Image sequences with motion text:
▬▬▬

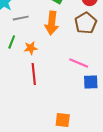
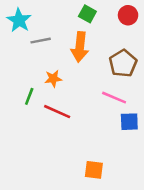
brown pentagon: (86, 23) -> (123, 63), moved
green line: (12, 42) -> (29, 96), moved
red line: (34, 74) -> (57, 112), turned -60

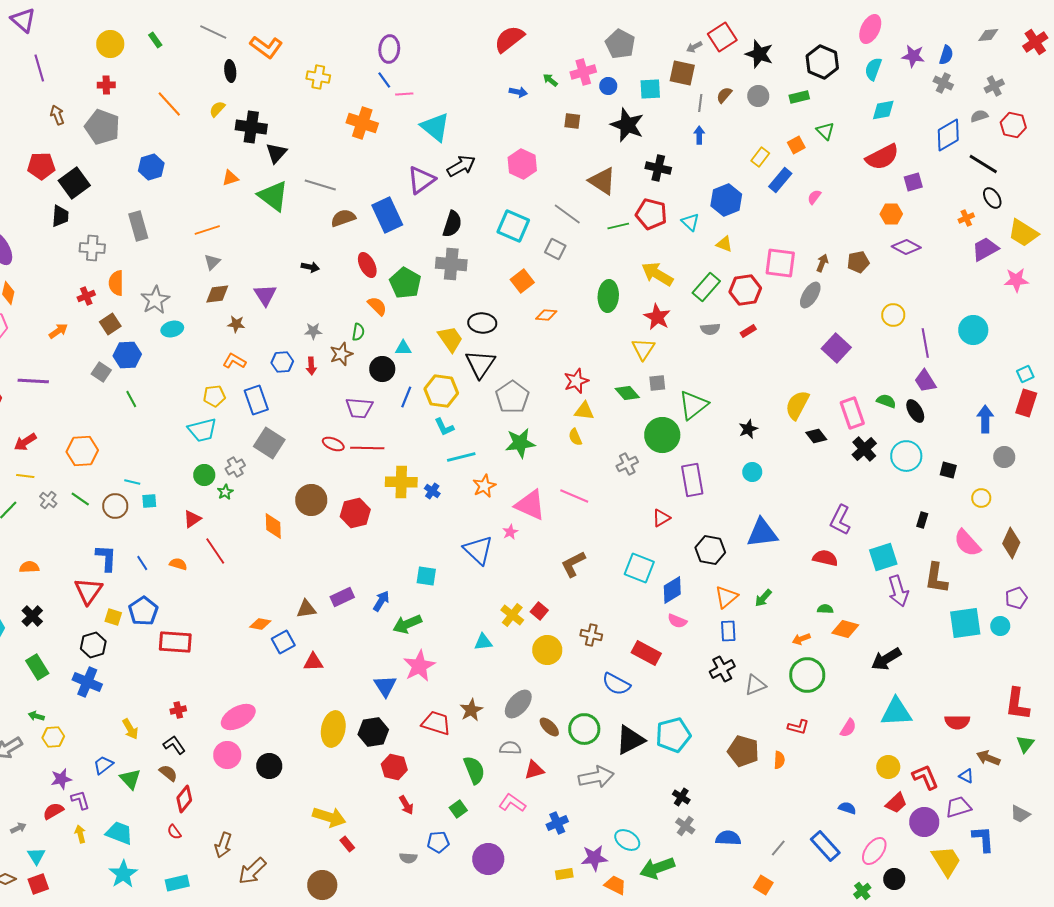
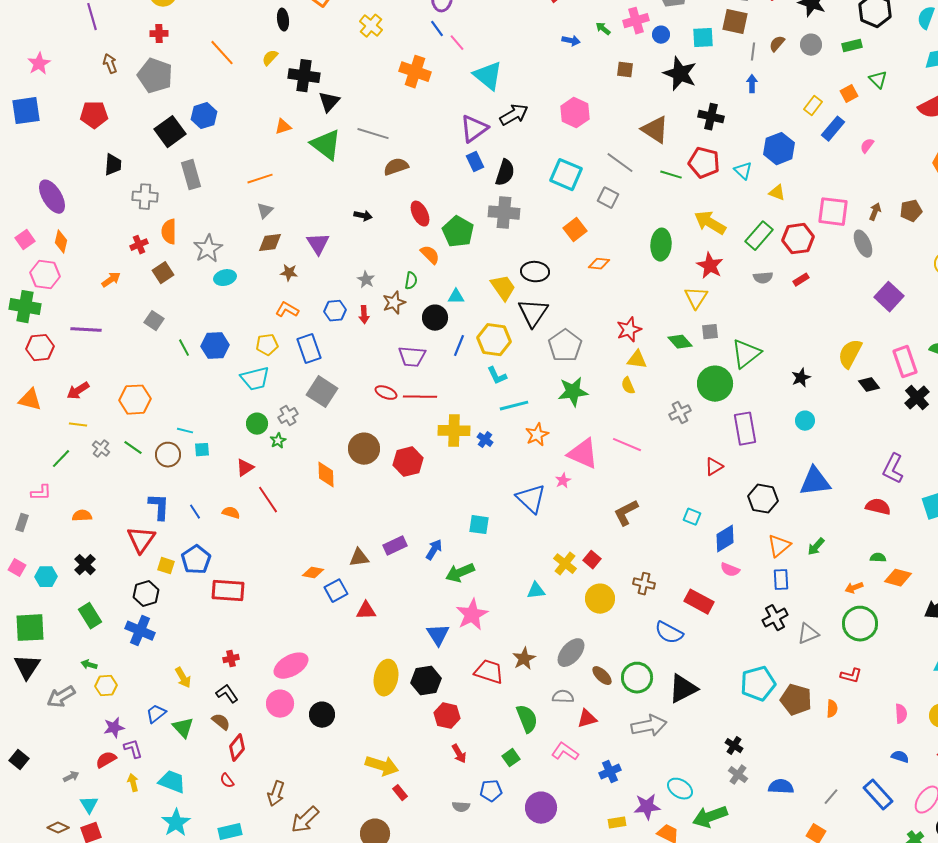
yellow cross: (318, 77) -> (371, 26), turned 30
pink line: (404, 94) -> (457, 43), turned 54
black square: (74, 183) -> (170, 132), moved
blue rectangle: (387, 215) -> (475, 162), moved, size x0.6
green line: (618, 226) -> (671, 175), turned 30
gray ellipse: (810, 295) -> (863, 244), turned -56
gray star: (313, 331) -> (366, 280), turned 30
blue hexagon: (127, 355) -> (215, 346), moved
cyan square: (639, 568) -> (692, 517), size x0.6
pink semicircle: (848, 728) -> (901, 714), moved, turned -36
cyan pentagon: (673, 735) -> (758, 684), moved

▬▬▬

Exercise prompt:
I'd like the entries above repeated exactly, but without any of their pictures.

Reply:
brown pentagon: (86, 23) -> (123, 63), moved
green line: (12, 42) -> (29, 96), moved
red line: (34, 74) -> (57, 112), turned -60

yellow cross: (318, 77) -> (371, 26), turned 30
pink line: (404, 94) -> (457, 43), turned 54
black square: (74, 183) -> (170, 132), moved
blue rectangle: (387, 215) -> (475, 162), moved, size x0.6
green line: (618, 226) -> (671, 175), turned 30
gray ellipse: (810, 295) -> (863, 244), turned -56
gray star: (313, 331) -> (366, 280), turned 30
blue hexagon: (127, 355) -> (215, 346), moved
cyan square: (639, 568) -> (692, 517), size x0.6
pink semicircle: (848, 728) -> (901, 714), moved, turned -36
cyan pentagon: (673, 735) -> (758, 684), moved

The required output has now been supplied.